[DATA FOR REVIEW]
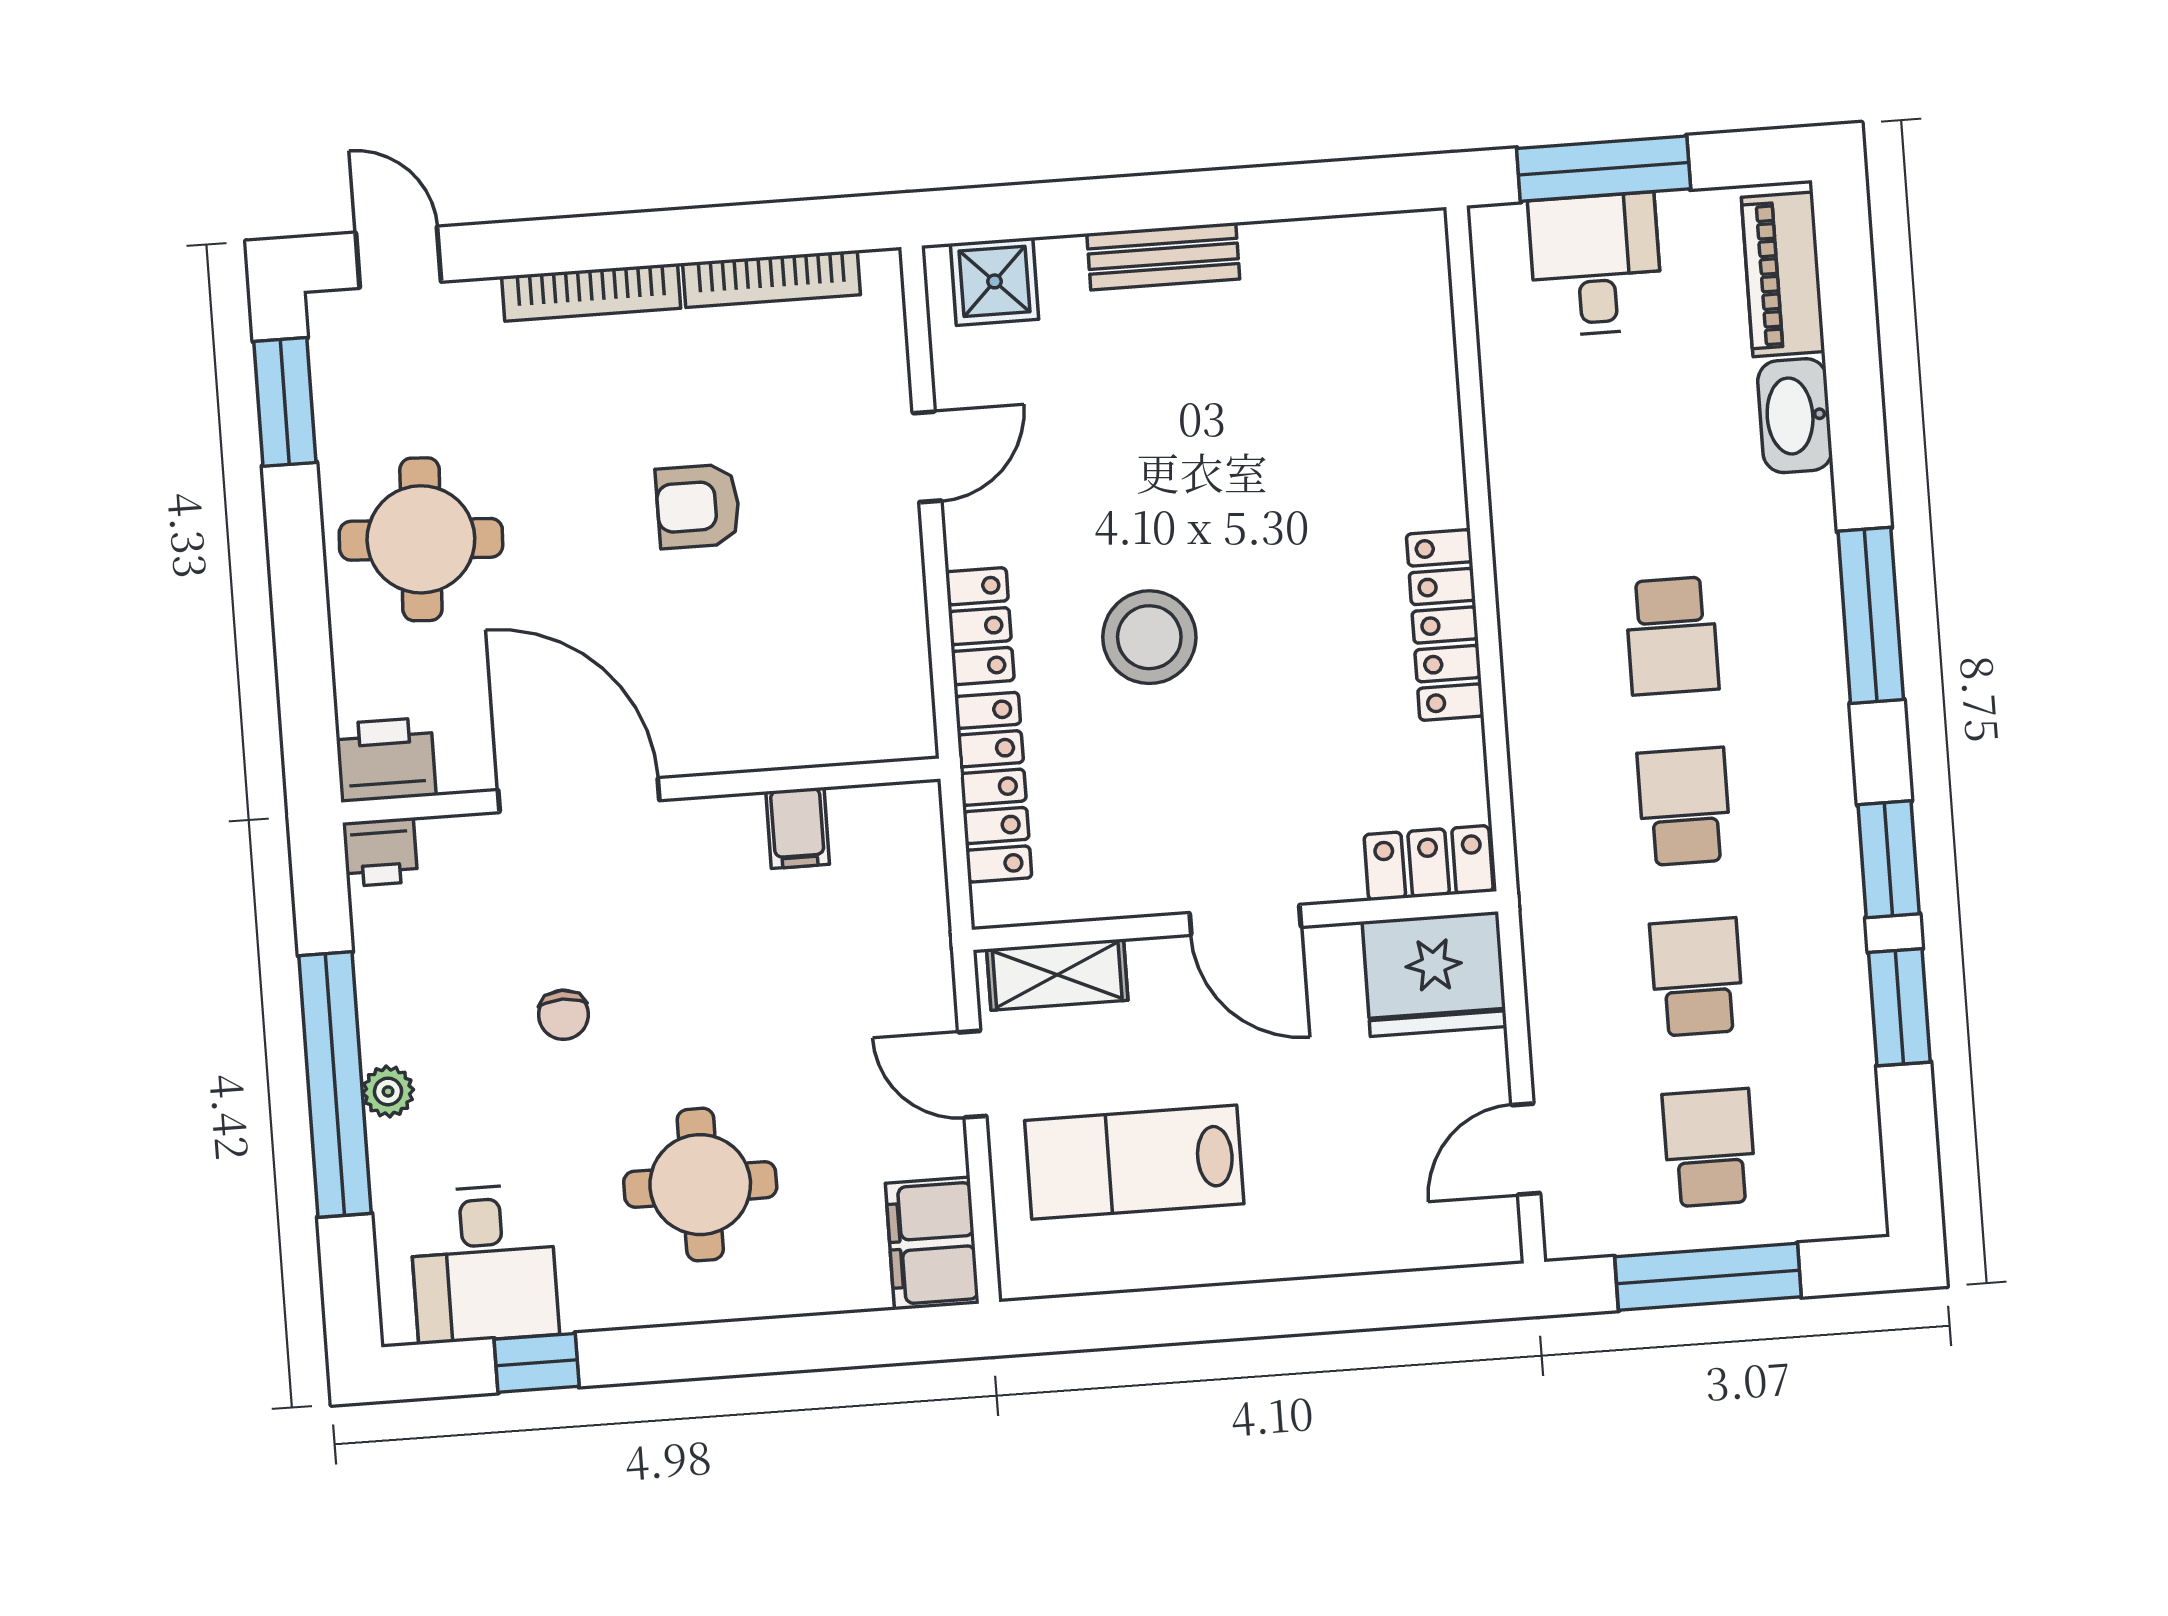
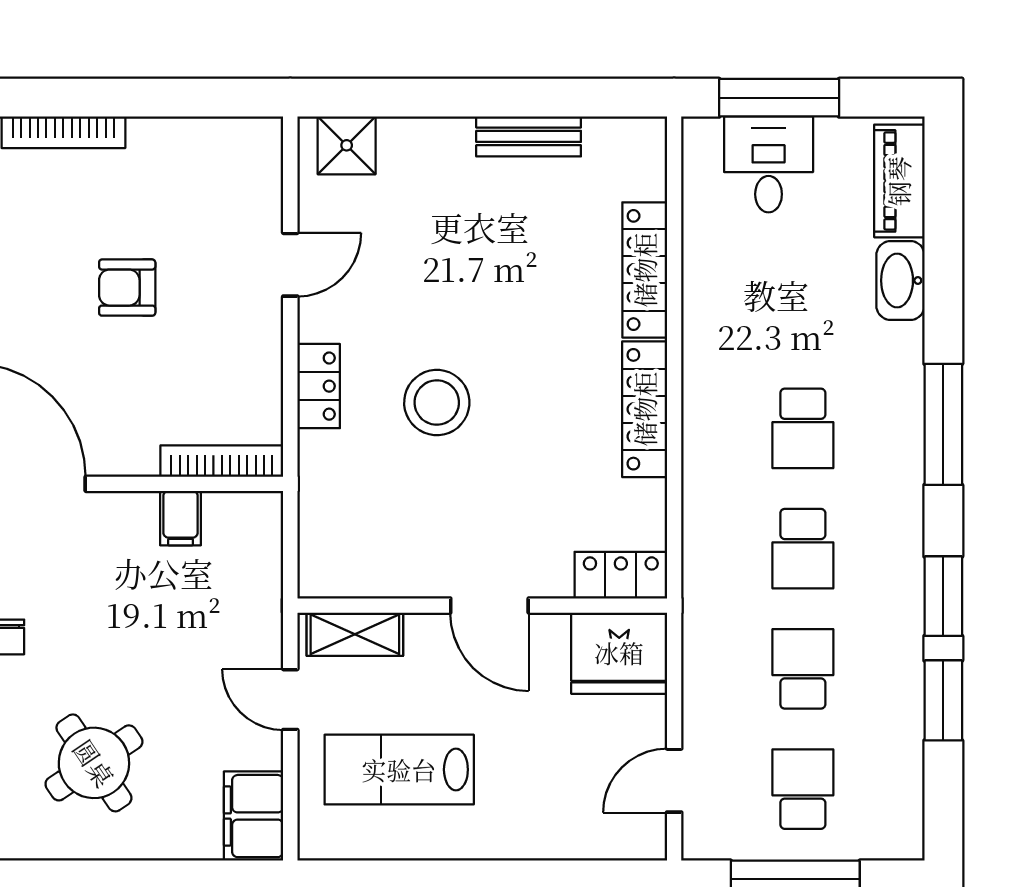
bench: (1163, 256) -> (529, 136), moved
bookcase: (771, 279) -> (222, 461), moved, turned 180
locker: (993, 787) -> (645, 270), moved, turned 180
school desk: (1684, 806) -> (803, 549), turned 180
round table: (700, 1185) -> (94, 763), turned -34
[/DATA FOR REVIEW]
## THE TASK
Give the number of lines in the records above that contain "turned", with no other words.

## TASK RESPONSE
4